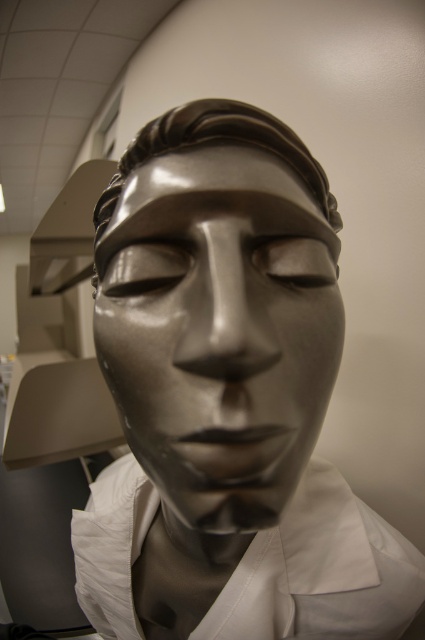
You are an art conservator examining the metallic sculpture. You notice two parts of the sculpture labeled as the shiny bronze mask at center and the shiny bronze forehead at center. Which part extends higher up the sculpture?

The shiny bronze mask at center extends higher up the sculpture than the shiny bronze forehead at center because it is taller.

You are an art conservator examining the shiny bronze mask at center in a gallery. You need to position a protective glass case around it. Where should you place the case to ensure it covers the mask exactly?

The shiny bronze mask at center is located at the coordinates point (218, 330), so the protective glass case should be centered at those coordinates to cover it precisely.

From the picture: You are an art conservator holding a 8 inch long tool. You need to clean the white matte dress shirt at center of the sculpture. Can you reach it with your tool without moving closer?

The white matte dress shirt at center is 9.25 inches away from the viewer. Since the tool is 8 inches long, it is not long enough to reach the shirt. You need a longer tool or move closer.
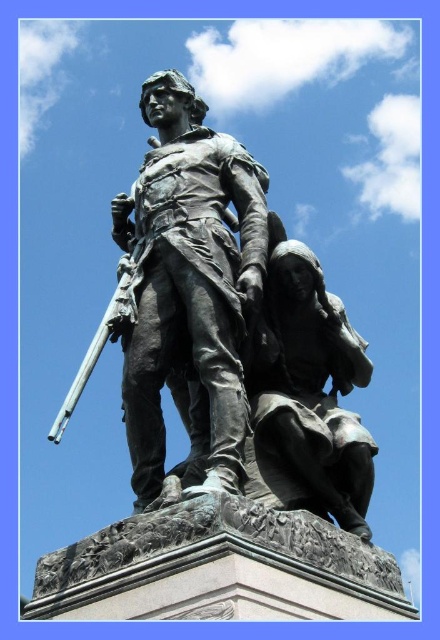
Question: Does bronze statue at center have a greater width compared to bronze statue at lower right?

Choices:
 (A) yes
 (B) no

Answer: (A)

Question: Does bronze statue at center appear on the left side of bronze statue at lower right?

Choices:
 (A) no
 (B) yes

Answer: (B)

Question: Is bronze statue at center bigger than bronze statue at lower right?

Choices:
 (A) yes
 (B) no

Answer: (A)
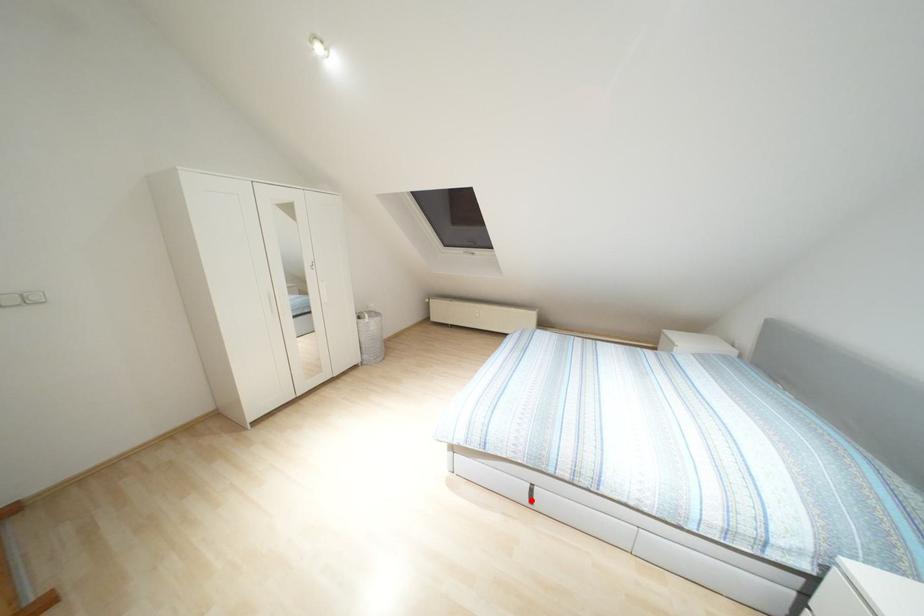
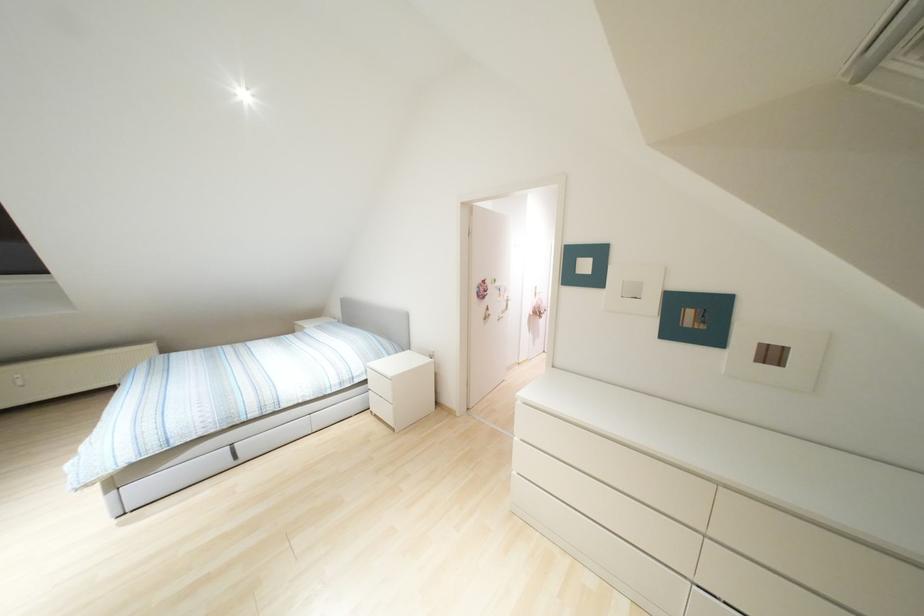
Question: I am providing you with two images of the same scene from different viewpoints. Image1 has a red point marked. In image2, the corresponding 3D location appears at what relative position? Reply with the corresponding letter.

Choices:
 (A) Closer
 (B) Farther

Answer: (A)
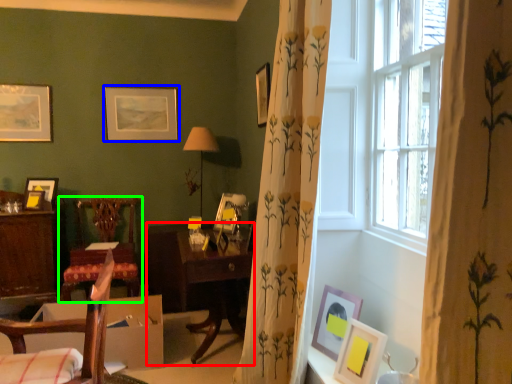
Question: Based on their relative distances, which object is farther from table (highlighted by a red box)? Choose from picture frame (highlighted by a blue box) and chair (highlighted by a green box).

Choices:
 (A) picture frame
 (B) chair

Answer: (A)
===============
EXERCISE DETAILS. Please rewrite all of the rows above, replacing every "bronze statue" with "bronze figure" and keeping everything else the same. Leave the pictures out.

SOLUTION TO THIS EXERCISE.
You are an art conservator examining the metallic sculpture. You notice two parts of the sculpture labeled as the shiny bronze mask at center and the shiny bronze forehead at center. Which part extends higher up the sculpture?

The shiny bronze mask at center extends higher up the sculpture than the shiny bronze forehead at center because it is taller.

You are an art conservator examining the shiny bronze mask at center in a gallery. You need to position a protective glass case around it. Where should you place the case to ensure it covers the mask exactly?

The shiny bronze mask at center is located at the coordinates point (218, 330), so the protective glass case should be centered at those coordinates to cover it precisely.

From the picture: You are an art conservator holding a 8 inch long tool. You need to clean the white matte dress shirt at center of the sculpture. Can you reach it with your tool without moving closer?

The white matte dress shirt at center is 9.25 inches away from the viewer. Since the tool is 8 inches long, it is not long enough to reach the shirt. You need a longer tool or move closer.
Question: Does bronze figure at center have a greater width compared to bronze figure at lower right?

Choices:
 (A) yes
 (B) no

Answer: (A)

Question: Does bronze figure at center appear on the left side of bronze figure at lower right?

Choices:
 (A) no
 (B) yes

Answer: (B)

Question: Is bronze figure at center bigger than bronze figure at lower right?

Choices:
 (A) yes
 (B) no

Answer: (A)
Question: I am providing you with two images of the same scene from different viewpoints. Image1 has a red point marked. In image2, the corresponding 3D location appears at what relative position? Reply with the corresponding letter.

Choices:
 (A) Closer
 (B) Farther

Answer: (A)
Question: Based on their relative distances, which object is farther from table (highlighted by a red box)? Choose from picture frame (highlighted by a blue box) and chair (highlighted by a green box).

Choices:
 (A) picture frame
 (B) chair

Answer: (A)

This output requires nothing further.